### [TO DO]
Only the lines from the one containing "cyan star: (119, 58) -> (88, 39), moved" through the end of the records should be retyped, exactly and including both ends; pictures stay out.

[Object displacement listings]
# # # #

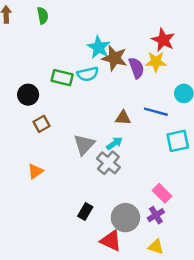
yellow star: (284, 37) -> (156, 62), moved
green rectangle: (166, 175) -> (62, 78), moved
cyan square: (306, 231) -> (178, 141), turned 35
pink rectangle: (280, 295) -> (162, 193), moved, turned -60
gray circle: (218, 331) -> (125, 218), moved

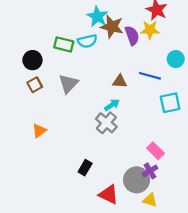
brown square: (41, 124) -> (35, 85), moved
gray triangle: (84, 145) -> (68, 84), moved
gray circle: (125, 218) -> (137, 180), moved

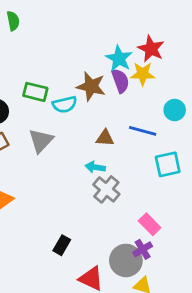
cyan star: (97, 16) -> (119, 58), moved
brown star: (112, 27) -> (91, 86), moved
cyan semicircle: (87, 41) -> (65, 104), moved
cyan arrow: (112, 105) -> (95, 167), turned -136
gray cross: (106, 123) -> (106, 189), moved

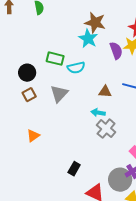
cyan star: (119, 58) -> (88, 39), moved
brown star: (91, 86) -> (95, 23), moved

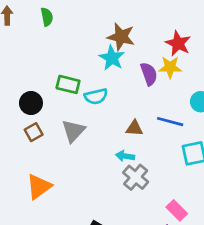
orange triangle: (33, 136) -> (39, 187), size x1.5

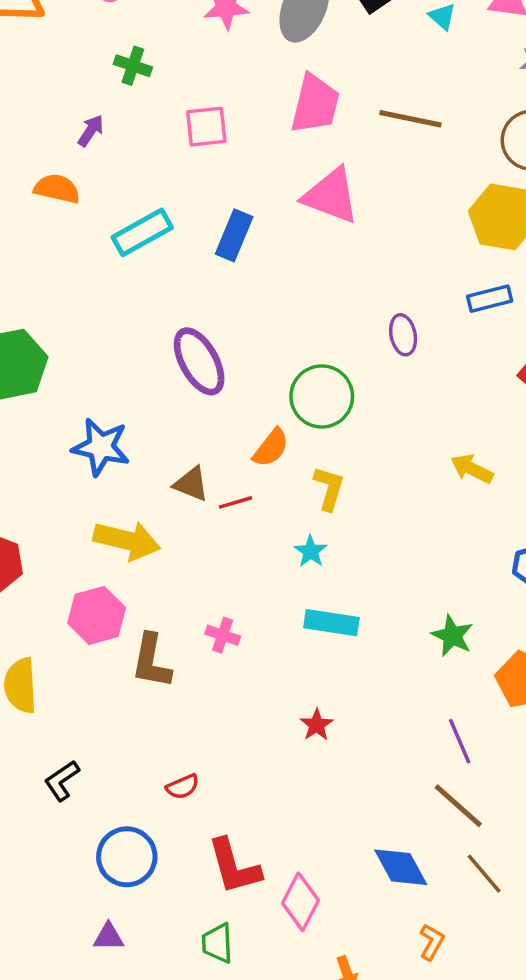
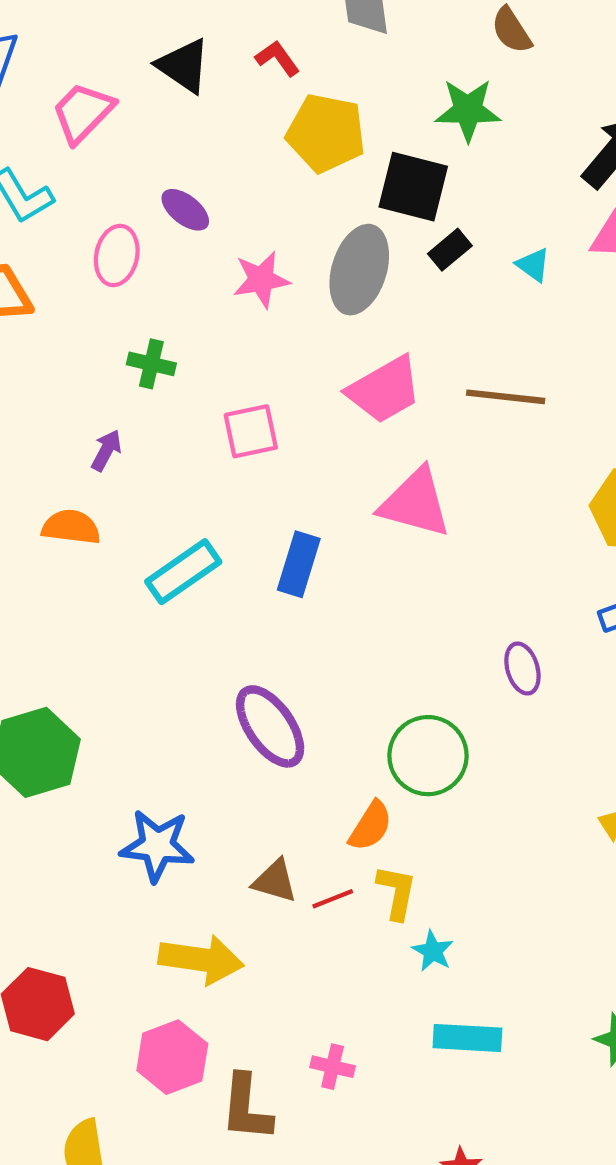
pink trapezoid: (315, 104) -> (384, 390), turned 52
yellow L-shape: (329, 488) -> (397, 892), moved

# # # #

### [TASK RESPONSE]
cyan star: (119, 58) -> (88, 39), moved
brown star: (91, 86) -> (95, 23), moved

orange triangle: (33, 136) -> (39, 187), size x1.5

pink trapezoid: (315, 104) -> (384, 390), turned 52
yellow L-shape: (329, 488) -> (397, 892), moved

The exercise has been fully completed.